### ABOUT THIS EXERCISE
Working from the listing below, pick each line containing the word "gray" and copy it.

### AVAILABLE DATA
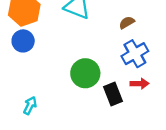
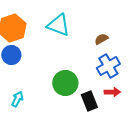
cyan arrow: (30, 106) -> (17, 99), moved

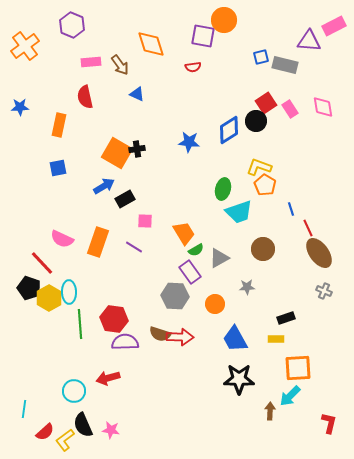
* * *
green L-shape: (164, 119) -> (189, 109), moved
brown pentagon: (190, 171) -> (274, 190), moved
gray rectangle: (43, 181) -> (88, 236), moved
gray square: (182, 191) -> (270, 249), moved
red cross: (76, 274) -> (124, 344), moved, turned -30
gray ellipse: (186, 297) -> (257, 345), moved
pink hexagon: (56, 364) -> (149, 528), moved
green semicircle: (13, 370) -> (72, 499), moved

### EXERCISE ANSWER
gray rectangle: (43, 181) -> (88, 236), moved
gray square: (182, 191) -> (270, 249), moved
gray ellipse: (186, 297) -> (257, 345), moved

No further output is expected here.